[Revision comparison data]
|---|

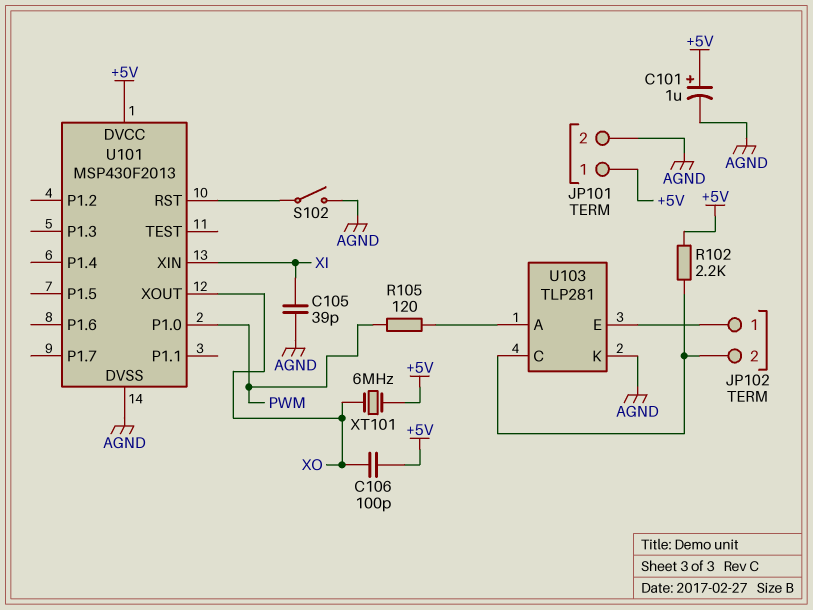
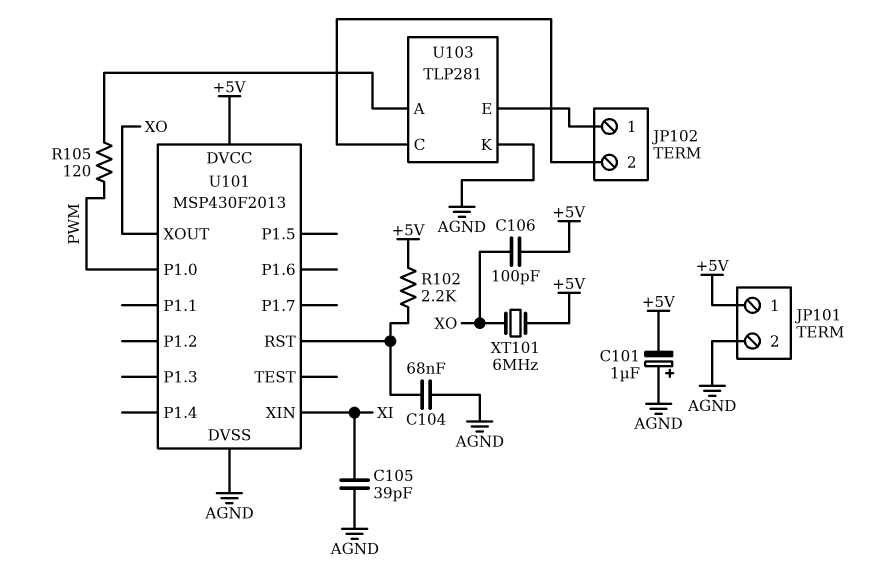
C101: 1uF (plus +5V, minus AGND) -> 1uF (plus AGND, minus +5V)
C104: none -> 68nF (AGND, U101/RST)
R102: 2.2k (+5V, JP102/2) -> 2.2k (+5V, U101/RST)
S102: switch (AGND, U101/RST) -> none

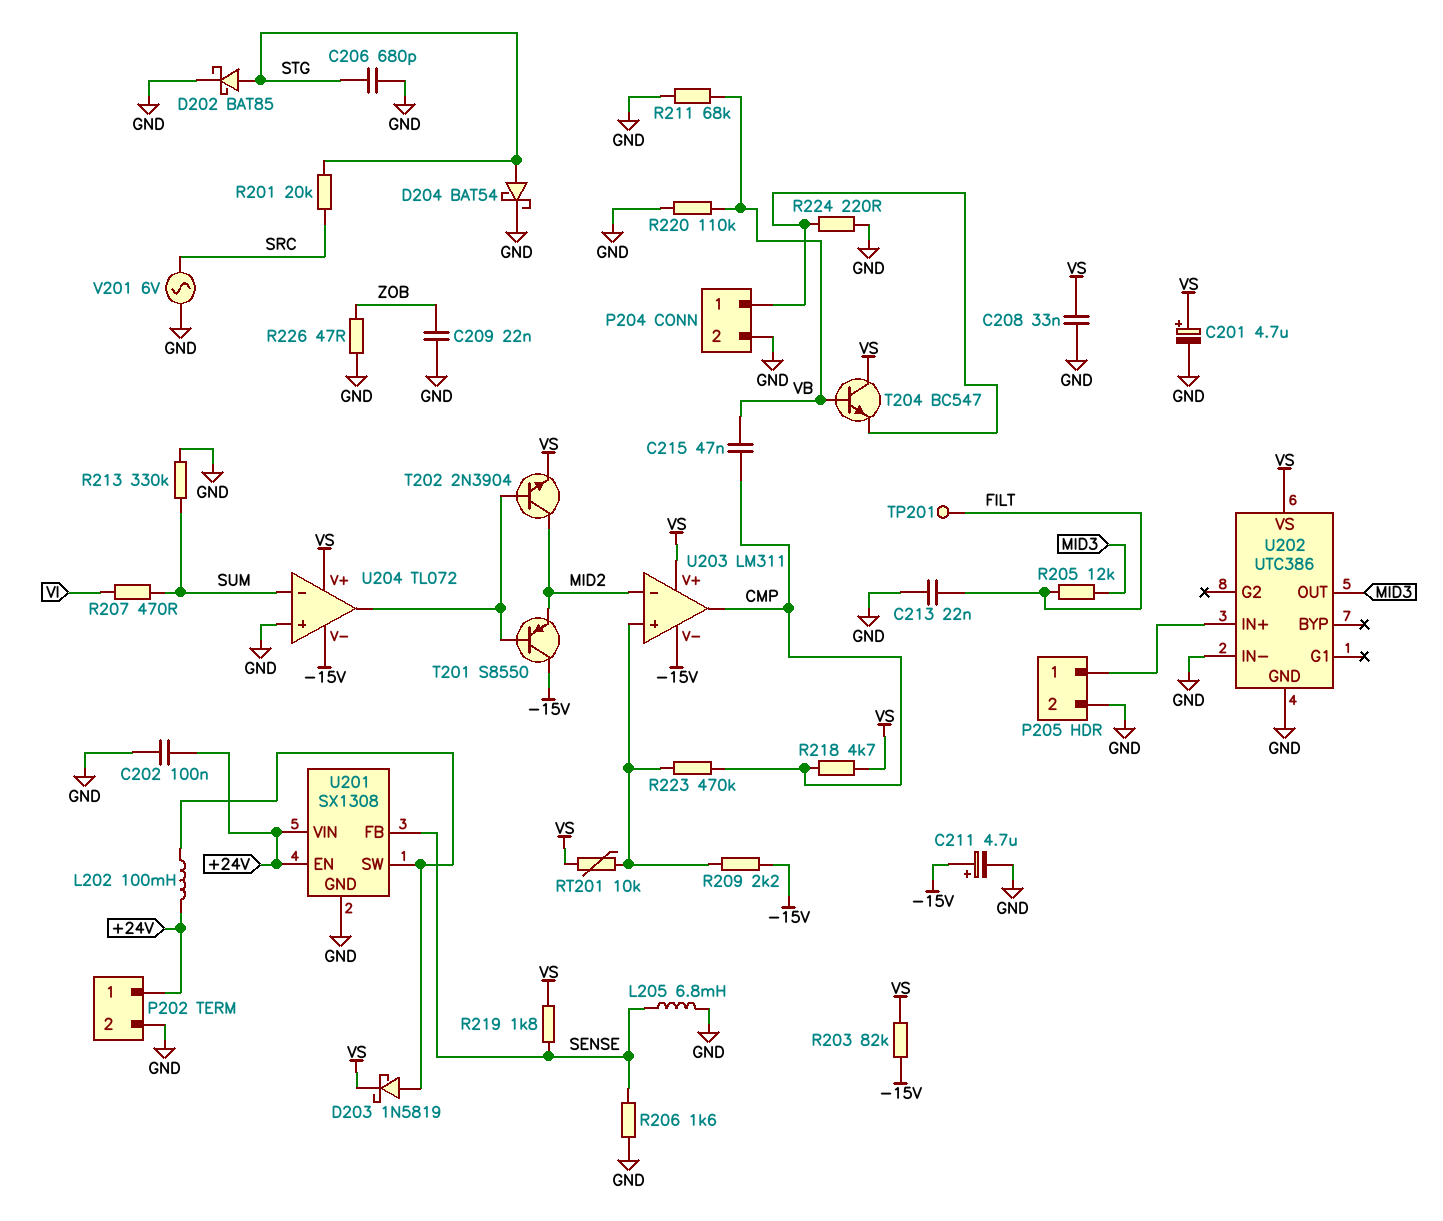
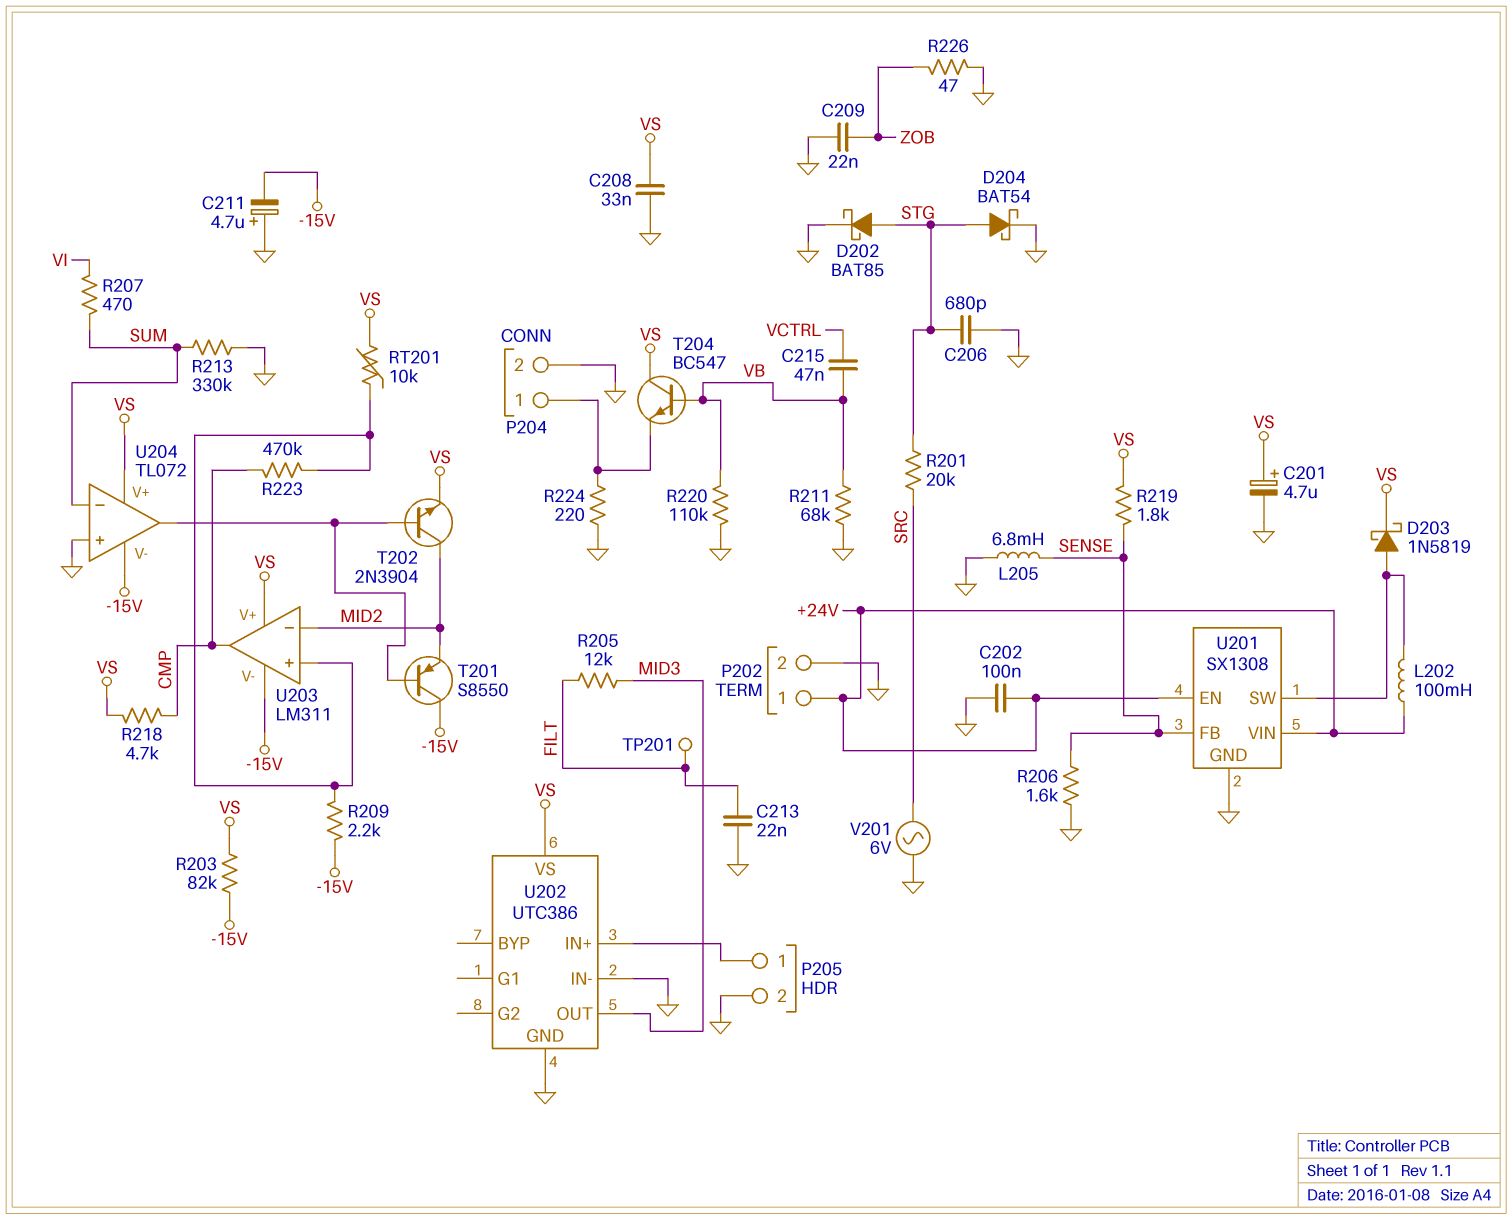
C211: 4.7uF (plus -15V, minus GND) -> 4.7uF (plus GND, minus -15V)
C215: 47nF (CMP, VB) -> 47nF (VB, VCTRL)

|---|

(About this exercise):
Only the lines starting at the one that holds "R102: 2.2k (+5V, JP102/2)" and ending at the last line of the data belong in your answer. Please set them down exactly and omit the pictures.

(Exercise output):
R102: 2.2k (+5V, JP102/2) -> 2.2k (+5V, U101/RST)
S102: switch (AGND, U101/RST) -> none

C211: 4.7uF (plus -15V, minus GND) -> 4.7uF (plus GND, minus -15V)
C215: 47nF (CMP, VB) -> 47nF (VB, VCTRL)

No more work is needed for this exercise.